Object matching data

BEGIN

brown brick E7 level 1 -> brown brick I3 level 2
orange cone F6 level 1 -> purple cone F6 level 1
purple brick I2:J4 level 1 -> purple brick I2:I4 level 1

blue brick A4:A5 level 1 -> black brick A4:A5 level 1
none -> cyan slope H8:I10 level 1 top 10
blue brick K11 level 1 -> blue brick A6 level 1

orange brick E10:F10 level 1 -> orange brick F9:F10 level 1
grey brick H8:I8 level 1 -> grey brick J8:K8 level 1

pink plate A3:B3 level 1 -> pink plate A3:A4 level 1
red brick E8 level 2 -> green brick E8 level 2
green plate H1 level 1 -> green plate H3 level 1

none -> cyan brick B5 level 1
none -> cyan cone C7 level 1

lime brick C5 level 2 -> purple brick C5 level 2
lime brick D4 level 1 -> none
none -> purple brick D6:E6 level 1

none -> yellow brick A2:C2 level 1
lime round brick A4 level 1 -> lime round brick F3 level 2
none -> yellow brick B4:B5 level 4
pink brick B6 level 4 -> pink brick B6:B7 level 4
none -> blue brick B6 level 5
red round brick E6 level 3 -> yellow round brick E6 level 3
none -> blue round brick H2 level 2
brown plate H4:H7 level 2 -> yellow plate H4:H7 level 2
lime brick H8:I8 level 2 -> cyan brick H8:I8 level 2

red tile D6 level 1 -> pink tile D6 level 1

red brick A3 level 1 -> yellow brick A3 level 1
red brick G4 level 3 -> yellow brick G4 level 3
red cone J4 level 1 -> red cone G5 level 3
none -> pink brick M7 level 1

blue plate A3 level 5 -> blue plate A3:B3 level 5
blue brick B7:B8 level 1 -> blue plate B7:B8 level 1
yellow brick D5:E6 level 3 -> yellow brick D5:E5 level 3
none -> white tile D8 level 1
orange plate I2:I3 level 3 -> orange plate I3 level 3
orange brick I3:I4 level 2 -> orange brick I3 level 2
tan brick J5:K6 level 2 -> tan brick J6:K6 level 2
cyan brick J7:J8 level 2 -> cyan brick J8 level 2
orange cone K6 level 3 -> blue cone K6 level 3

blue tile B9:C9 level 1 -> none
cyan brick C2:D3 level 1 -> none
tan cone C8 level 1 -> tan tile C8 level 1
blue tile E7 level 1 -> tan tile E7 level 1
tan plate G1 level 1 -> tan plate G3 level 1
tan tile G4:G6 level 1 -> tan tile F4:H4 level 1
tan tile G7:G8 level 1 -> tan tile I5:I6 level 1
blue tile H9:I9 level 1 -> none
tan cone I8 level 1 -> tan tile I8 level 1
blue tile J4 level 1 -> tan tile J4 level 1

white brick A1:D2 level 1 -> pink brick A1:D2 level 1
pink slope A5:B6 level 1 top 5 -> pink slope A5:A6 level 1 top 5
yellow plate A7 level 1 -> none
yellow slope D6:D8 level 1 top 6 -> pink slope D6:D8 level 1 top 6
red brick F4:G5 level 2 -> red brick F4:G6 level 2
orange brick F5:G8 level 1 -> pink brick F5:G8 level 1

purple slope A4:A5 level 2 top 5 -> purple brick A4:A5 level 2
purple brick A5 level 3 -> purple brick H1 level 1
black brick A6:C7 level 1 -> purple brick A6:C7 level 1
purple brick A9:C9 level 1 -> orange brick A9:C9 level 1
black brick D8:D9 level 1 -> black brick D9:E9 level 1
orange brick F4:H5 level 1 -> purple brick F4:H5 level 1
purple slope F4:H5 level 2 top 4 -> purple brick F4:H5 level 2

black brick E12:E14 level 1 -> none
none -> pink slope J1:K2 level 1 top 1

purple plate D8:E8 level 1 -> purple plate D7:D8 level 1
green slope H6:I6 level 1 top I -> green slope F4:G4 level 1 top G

END

__Problem to solve__:
Your reply must be one number, namely the count of lines above that hold the string "lime".

__Result for this exercise__:
4